[Recorded data]
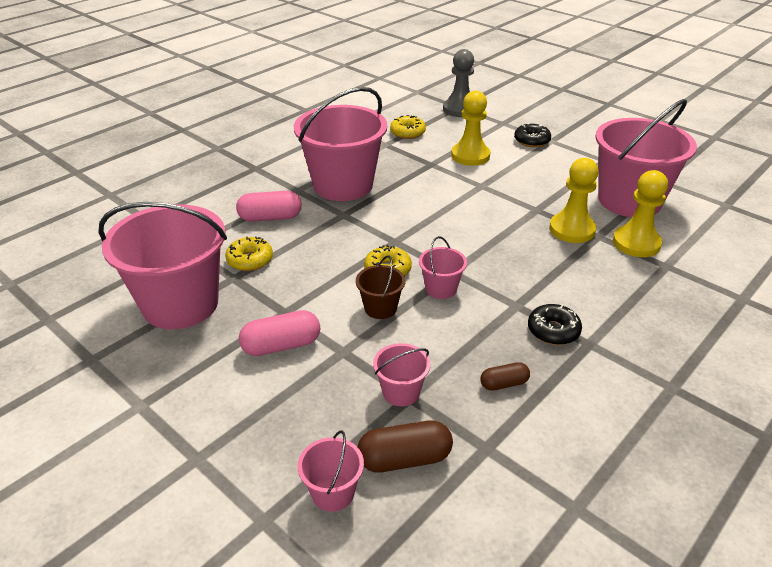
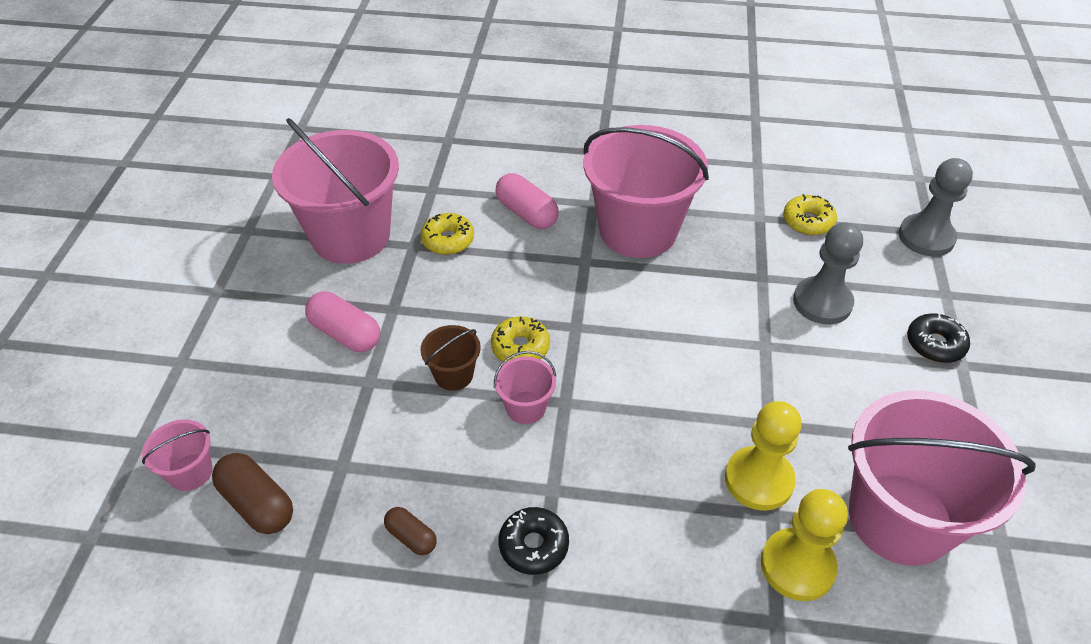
camera: 55 degrees right, 10 degrees up
(401, 392) = (342, 456): pink bucket -> none
(470, 156) = (822, 302): yellow pawn -> grey pawn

[How to complete this task] From the first line to the last, retype the data exactly, without images.

[Written answer]
camera: 55 degrees right, 10 degrees up
(401, 392) = (342, 456): pink bucket -> none
(470, 156) = (822, 302): yellow pawn -> grey pawn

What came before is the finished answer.